#### [Try it]
Among the entries below, find the line with "camera: 20 degrees left, 20 degrees down", then quote it and each following line up to and including the line with "pink phone [670,223,740,289]", and nothing else.

[Stored dataset items]
----------

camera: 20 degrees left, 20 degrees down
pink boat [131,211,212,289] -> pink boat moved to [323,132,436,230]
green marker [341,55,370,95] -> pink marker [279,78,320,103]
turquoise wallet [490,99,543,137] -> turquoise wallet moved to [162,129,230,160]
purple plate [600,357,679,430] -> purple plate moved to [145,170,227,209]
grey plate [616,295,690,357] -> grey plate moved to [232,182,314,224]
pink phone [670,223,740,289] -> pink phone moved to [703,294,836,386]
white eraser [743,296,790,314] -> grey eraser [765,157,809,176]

----------

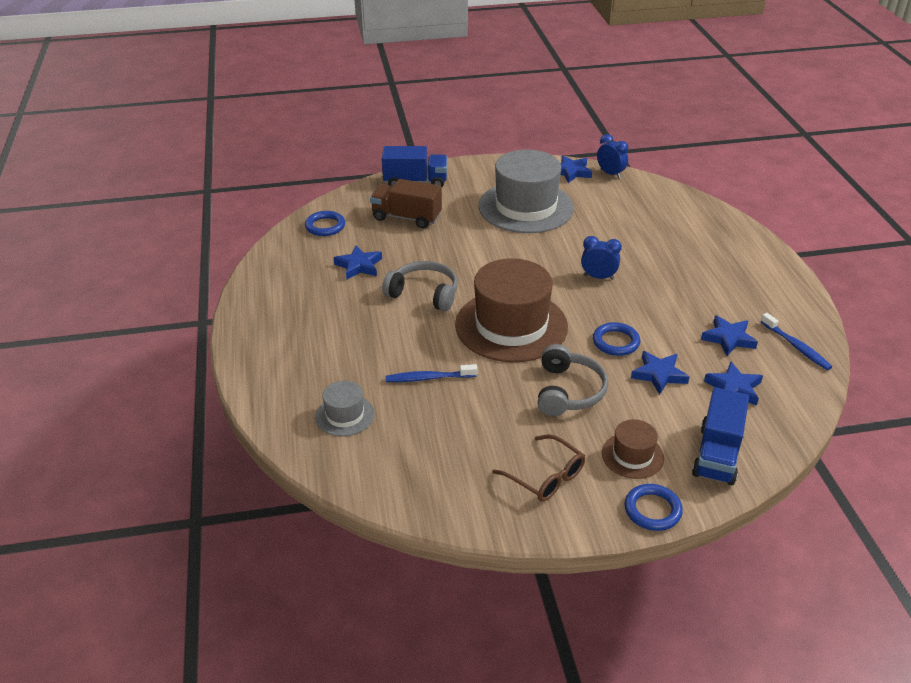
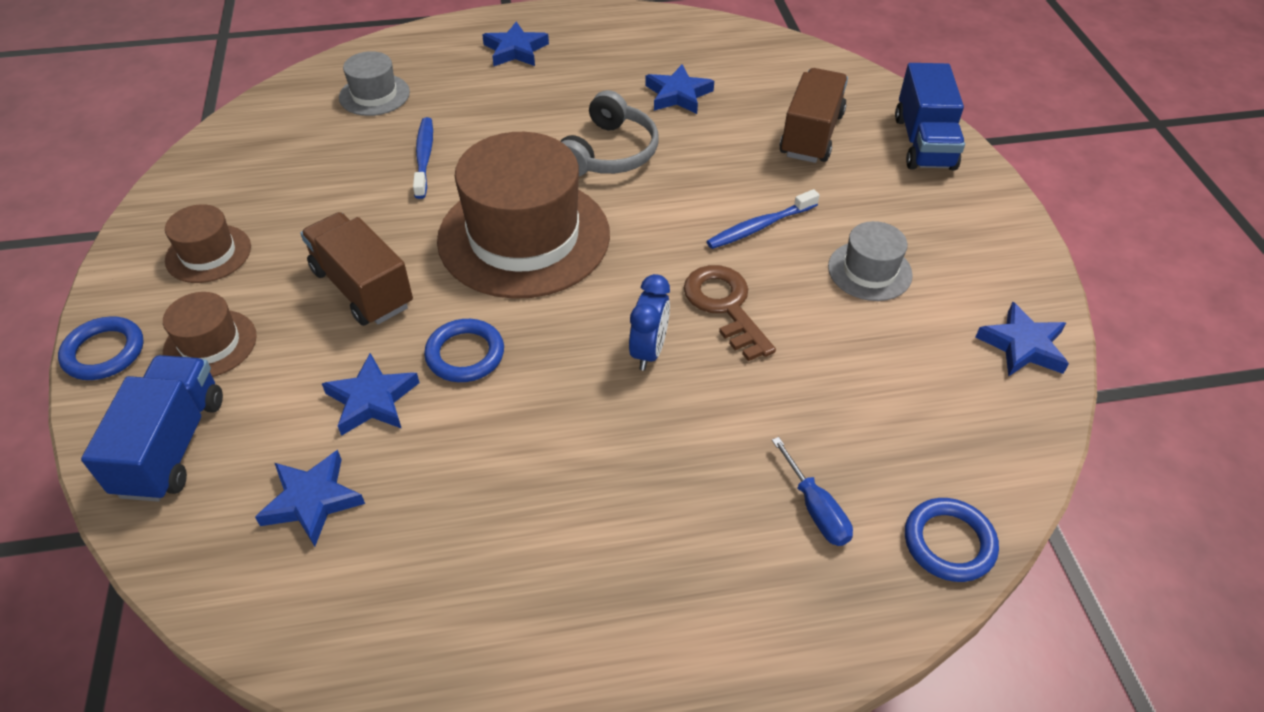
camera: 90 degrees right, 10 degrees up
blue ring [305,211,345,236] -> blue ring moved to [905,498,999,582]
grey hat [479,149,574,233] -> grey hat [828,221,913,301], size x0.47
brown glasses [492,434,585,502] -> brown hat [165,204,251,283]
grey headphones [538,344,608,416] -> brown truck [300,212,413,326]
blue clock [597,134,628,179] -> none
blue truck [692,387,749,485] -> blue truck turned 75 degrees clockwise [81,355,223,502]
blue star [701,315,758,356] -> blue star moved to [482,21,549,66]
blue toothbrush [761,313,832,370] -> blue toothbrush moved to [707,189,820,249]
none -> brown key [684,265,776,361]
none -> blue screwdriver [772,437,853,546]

----------

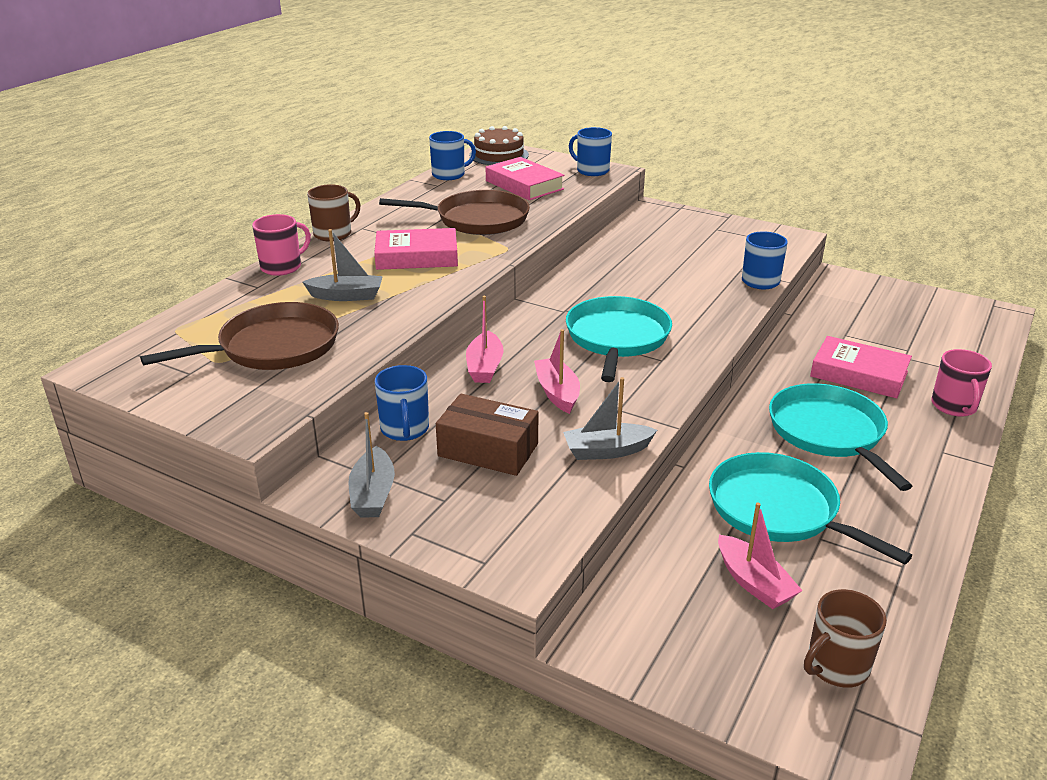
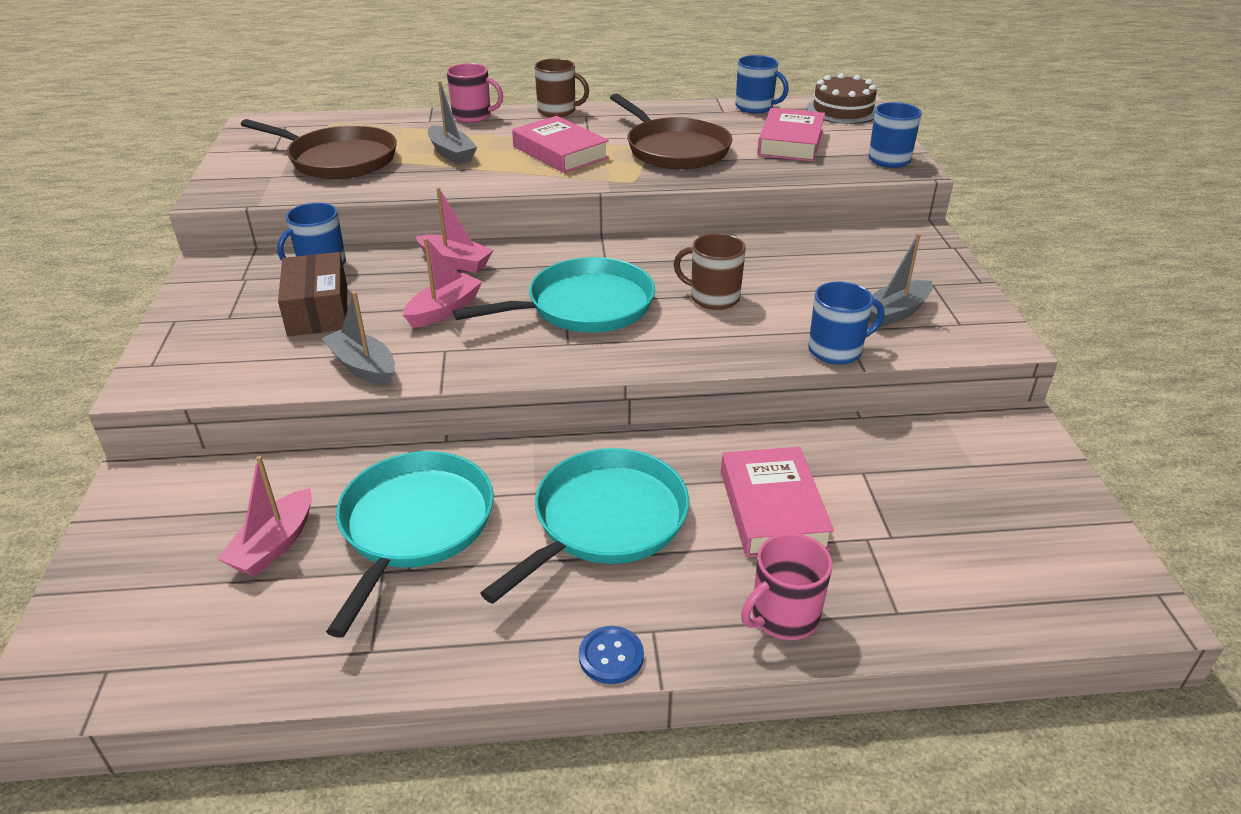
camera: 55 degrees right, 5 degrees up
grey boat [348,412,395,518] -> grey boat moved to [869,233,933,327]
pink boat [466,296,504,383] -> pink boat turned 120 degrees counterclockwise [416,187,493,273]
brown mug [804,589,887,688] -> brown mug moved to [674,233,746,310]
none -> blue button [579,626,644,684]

----------

#### [Final answer]
camera: 20 degrees left, 20 degrees down
pink boat [131,211,212,289] -> pink boat moved to [323,132,436,230]
green marker [341,55,370,95] -> pink marker [279,78,320,103]
turquoise wallet [490,99,543,137] -> turquoise wallet moved to [162,129,230,160]
purple plate [600,357,679,430] -> purple plate moved to [145,170,227,209]
grey plate [616,295,690,357] -> grey plate moved to [232,182,314,224]
pink phone [670,223,740,289] -> pink phone moved to [703,294,836,386]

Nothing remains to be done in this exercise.